- _Records for this exercise_:
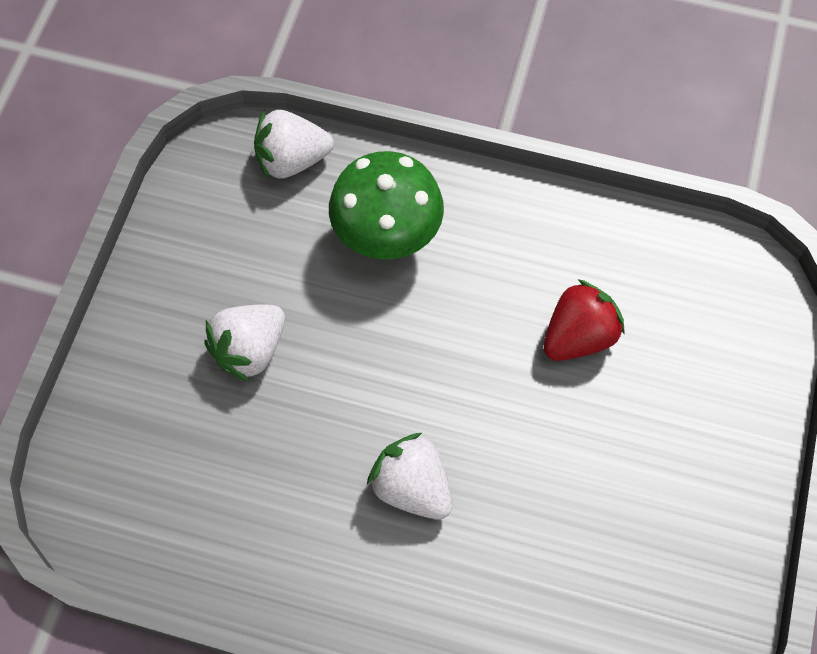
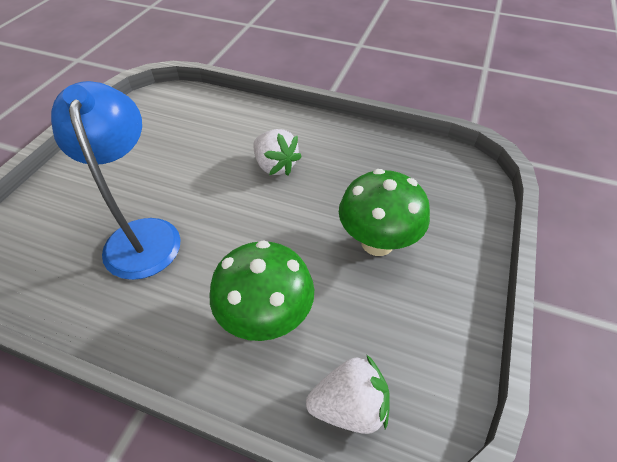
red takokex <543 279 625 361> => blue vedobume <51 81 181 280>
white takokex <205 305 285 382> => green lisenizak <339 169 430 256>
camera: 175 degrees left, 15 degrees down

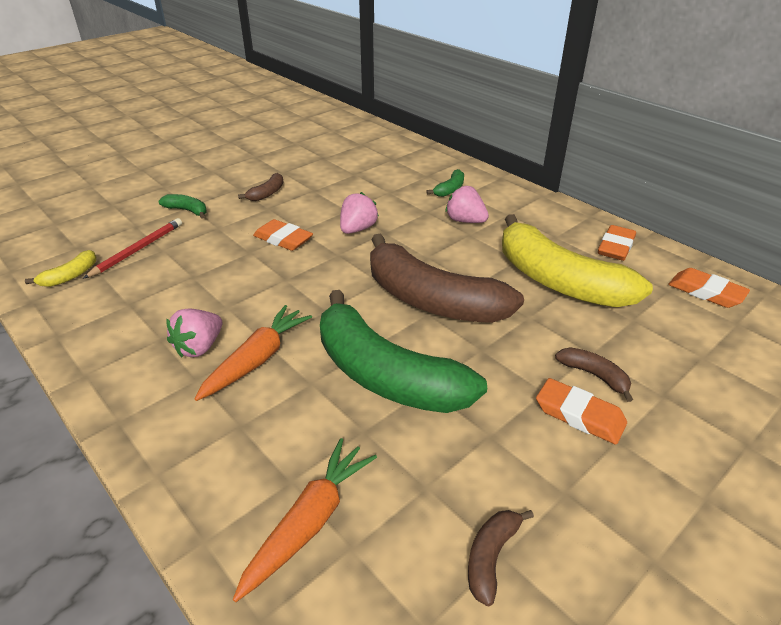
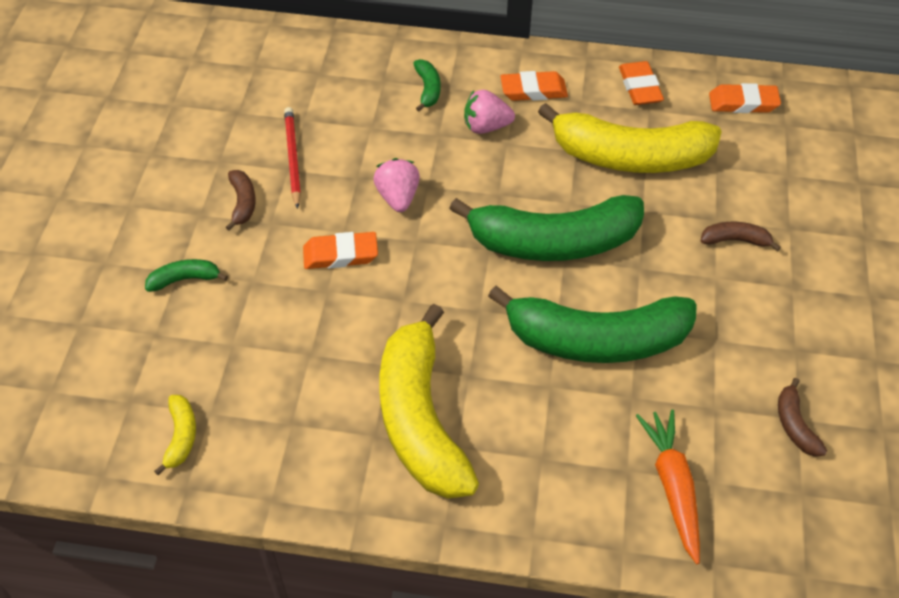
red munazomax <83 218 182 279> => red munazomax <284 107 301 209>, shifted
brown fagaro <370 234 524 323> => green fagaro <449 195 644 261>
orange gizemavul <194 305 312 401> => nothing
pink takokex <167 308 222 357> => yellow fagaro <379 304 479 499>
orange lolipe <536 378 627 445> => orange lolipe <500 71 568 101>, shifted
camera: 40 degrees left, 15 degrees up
==
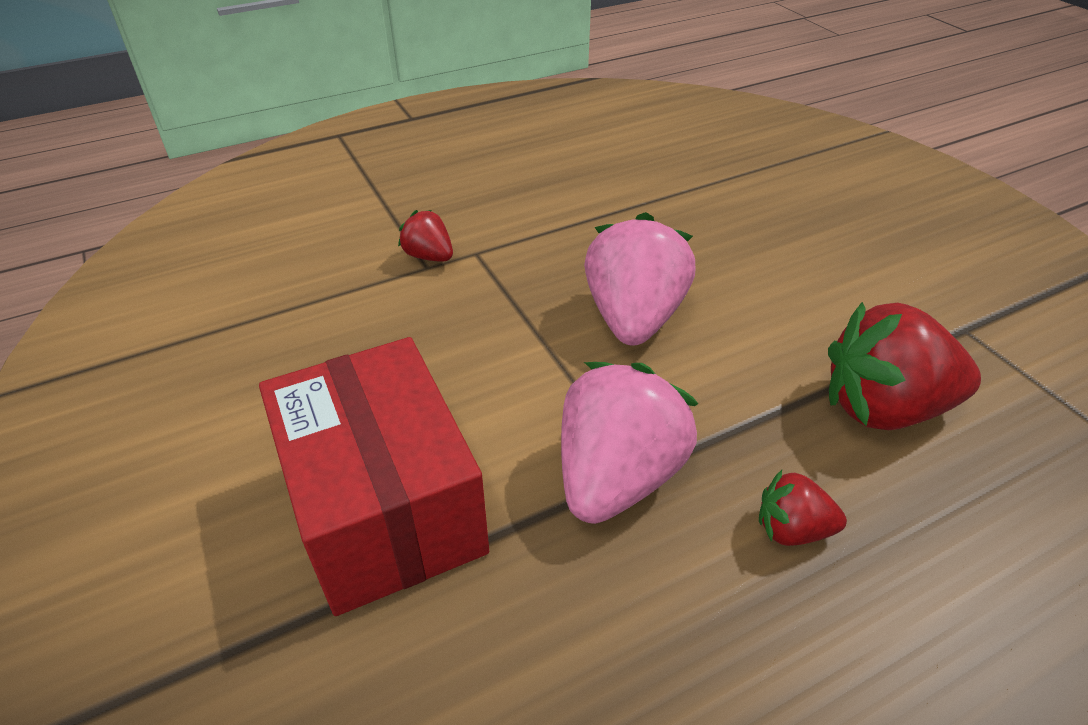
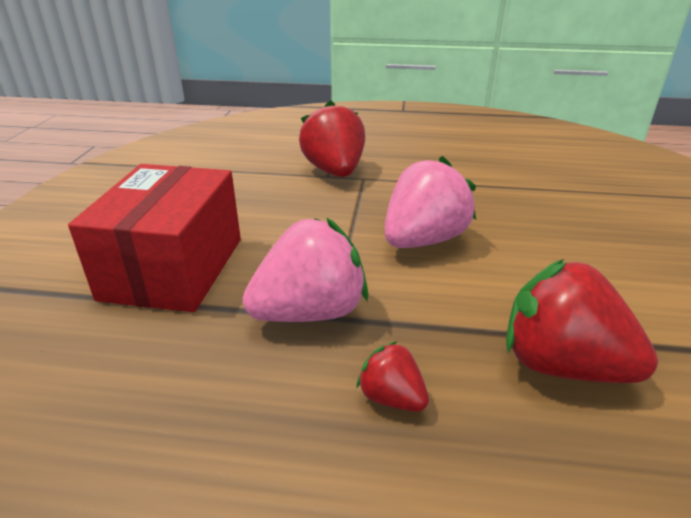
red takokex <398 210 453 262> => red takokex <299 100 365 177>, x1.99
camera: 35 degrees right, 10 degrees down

- _Instructions for the task_: Repeat, word for word, the lines of the material above from the one holding "red takokex <543" through the one holding "brown fagaro <370". Leave out pictures.

- _The completed task_:
red takokex <543 279 625 361> => blue vedobume <51 81 181 280>
white takokex <205 305 285 382> => green lisenizak <339 169 430 256>
camera: 175 degrees left, 15 degrees down

red munazomax <83 218 182 279> => red munazomax <284 107 301 209>, shifted
brown fagaro <370 234 524 323> => green fagaro <449 195 644 261>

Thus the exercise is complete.